START Data to process
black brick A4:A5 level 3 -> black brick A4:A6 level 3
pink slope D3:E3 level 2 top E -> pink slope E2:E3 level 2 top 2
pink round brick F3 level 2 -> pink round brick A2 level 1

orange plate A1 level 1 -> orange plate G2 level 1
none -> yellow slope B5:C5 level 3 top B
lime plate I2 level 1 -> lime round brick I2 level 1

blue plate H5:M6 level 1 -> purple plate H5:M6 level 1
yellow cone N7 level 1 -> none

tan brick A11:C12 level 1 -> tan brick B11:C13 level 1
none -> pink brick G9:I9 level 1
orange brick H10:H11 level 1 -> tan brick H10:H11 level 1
END Data to process
START Data to process
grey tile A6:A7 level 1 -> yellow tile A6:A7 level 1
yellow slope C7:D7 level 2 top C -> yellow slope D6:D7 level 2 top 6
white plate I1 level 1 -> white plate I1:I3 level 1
END Data to process
» **What needs to be done**: Show the lines of the records that include the string "plate".

» **Problem solution**:
orange plate A1 level 1 -> orange plate G2 level 1
lime plate I2 level 1 -> lime round brick I2 level 1
blue plate H5:M6 level 1 -> purple plate H5:M6 level 1
white plate I1 level 1 -> white plate I1:I3 level 1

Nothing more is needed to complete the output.